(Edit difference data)
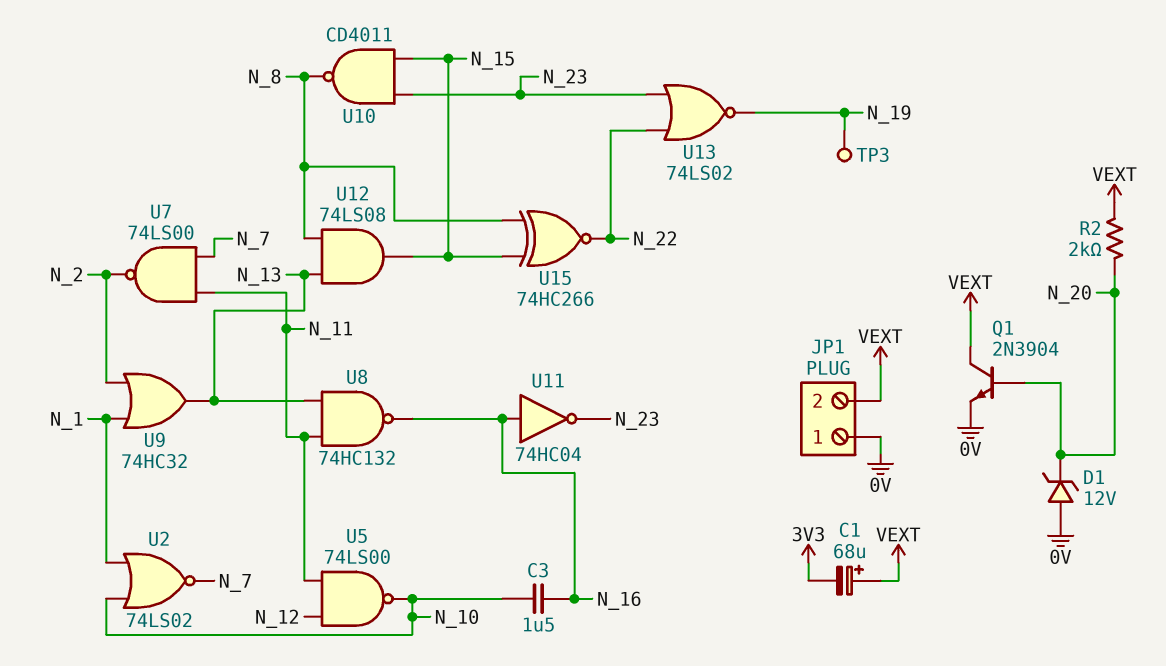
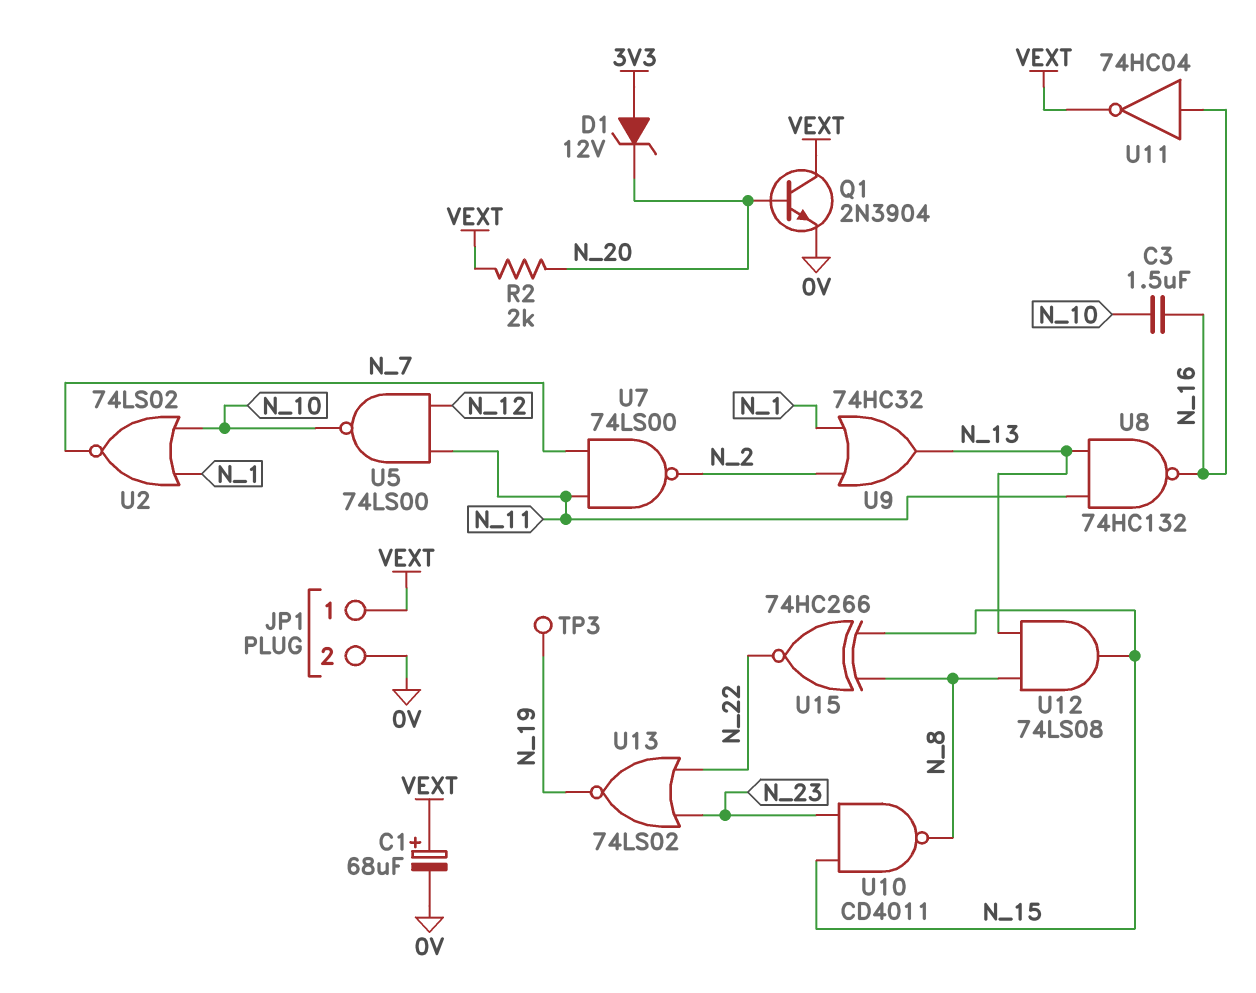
C1: 68uF (plus VEXT, minus 3V3) -> 68uF (plus VEXT, minus 0V)
D1: zener 12V (A 0V, K N_20) -> zener 12V (A 3V3, K N_20)
JP1 pin 1: 0V -> VEXT
JP1 pin 2: VEXT -> 0V
U11: NOT 74HC04 (in N_16, out N_23) -> NOT 74HC04 (in N_16, out VEXT)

▸ **Assignment**: The required output is the exact run of lines from the one with "JP1 pin 1: 0V -> VEXT" through the final line of the entries.

▸ **Solution to the problem**:
JP1 pin 1: 0V -> VEXT
JP1 pin 2: VEXT -> 0V
U11: NOT 74HC04 (in N_16, out N_23) -> NOT 74HC04 (in N_16, out VEXT)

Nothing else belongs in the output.